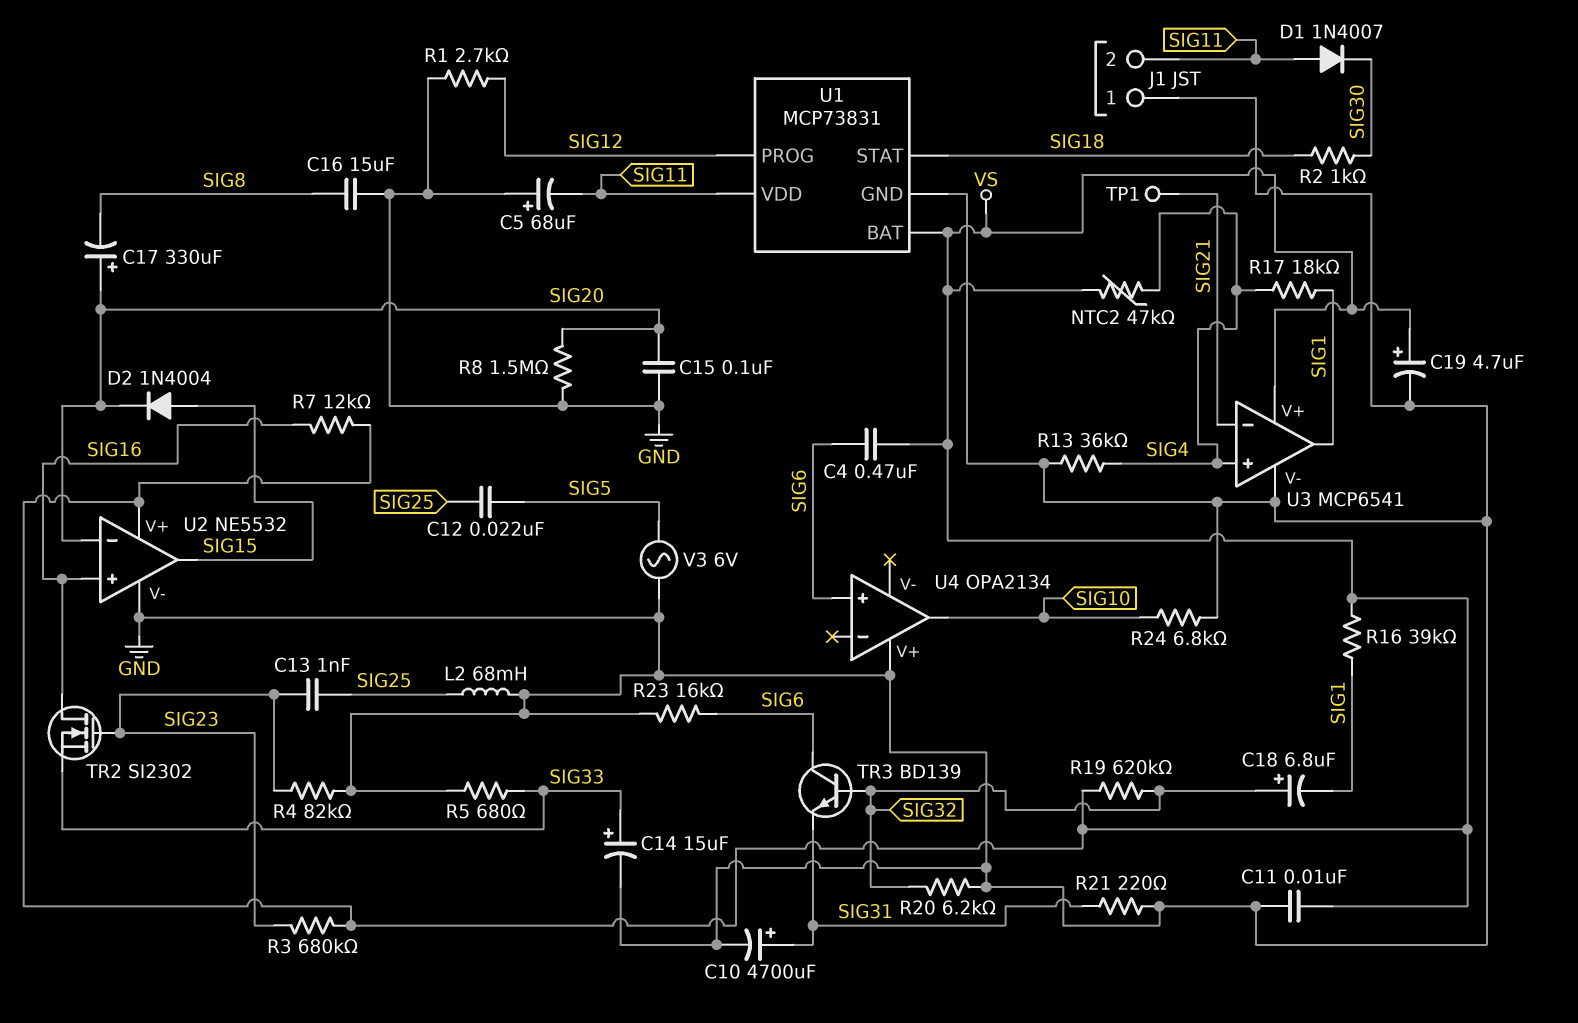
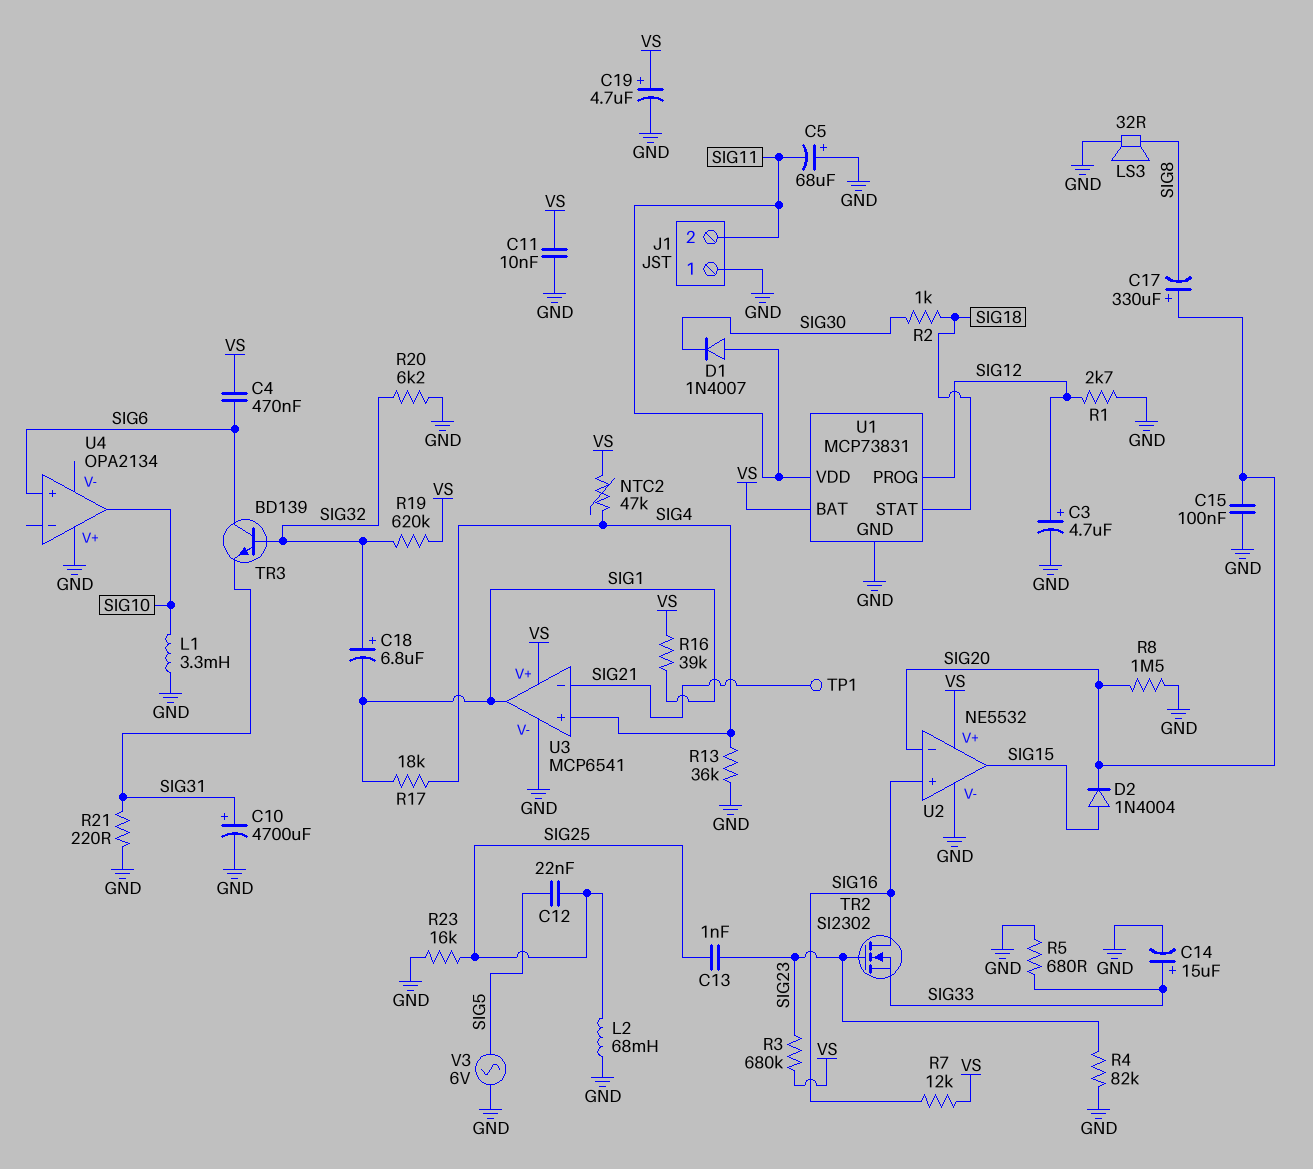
C3: none -> 4.7uF (plus SIG12, minus GND)
C16: 15uF (GND, SIG8) -> none
L1: none -> 3.3mH (GND, SIG10)
LS3: none -> speaker 32R (GND, SIG8)
R23: 16k (GND, SIG6) -> 16k (GND, SIG25)
R24: 6.8k (GND, SIG10) -> none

# TASK PROMPT:
Your reply must match the data above line for line, except that it holds no pictures.

# SOLUTION TO THIS PROBLEM:
C3: none -> 4.7uF (plus SIG12, minus GND)
C16: 15uF (GND, SIG8) -> none
L1: none -> 3.3mH (GND, SIG10)
LS3: none -> speaker 32R (GND, SIG8)
R23: 16k (GND, SIG6) -> 16k (GND, SIG25)
R24: 6.8k (GND, SIG10) -> none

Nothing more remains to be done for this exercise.